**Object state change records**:
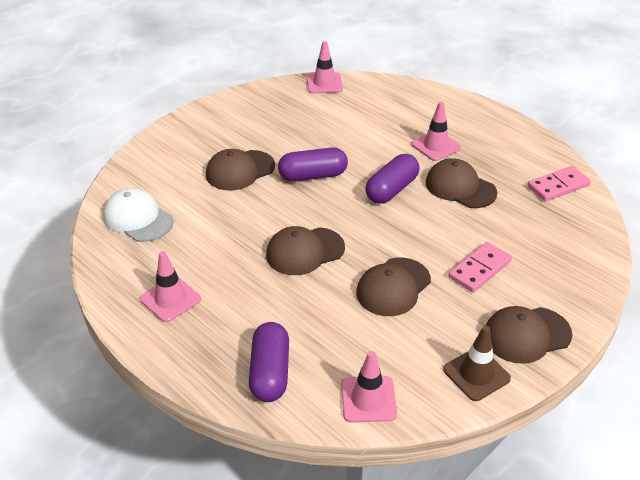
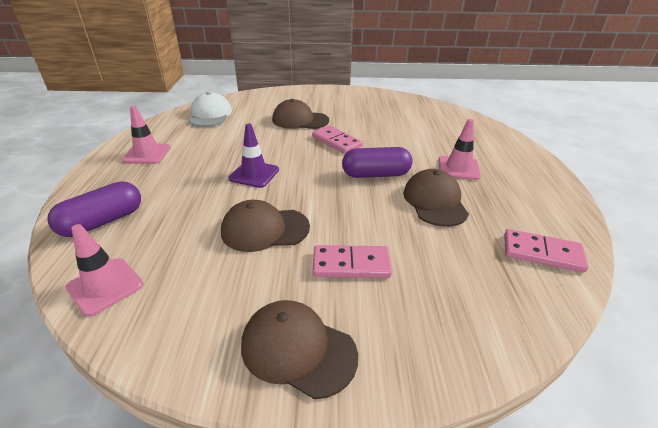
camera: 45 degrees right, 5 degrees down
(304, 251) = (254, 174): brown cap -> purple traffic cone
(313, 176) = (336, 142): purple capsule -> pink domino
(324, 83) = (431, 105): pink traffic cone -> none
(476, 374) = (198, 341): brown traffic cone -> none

--

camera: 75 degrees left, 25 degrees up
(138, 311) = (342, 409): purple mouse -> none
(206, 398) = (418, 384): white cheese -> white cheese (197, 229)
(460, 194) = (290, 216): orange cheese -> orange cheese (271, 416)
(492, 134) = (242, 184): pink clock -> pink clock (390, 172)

**TASK TO CARRY OUT**: Look through the entries above; copy every line holding the string "camera".

**RESULT FOR THIS EXERCISE**:
camera: 45 degrees right, 5 degrees down
camera: 75 degrees left, 25 degrees up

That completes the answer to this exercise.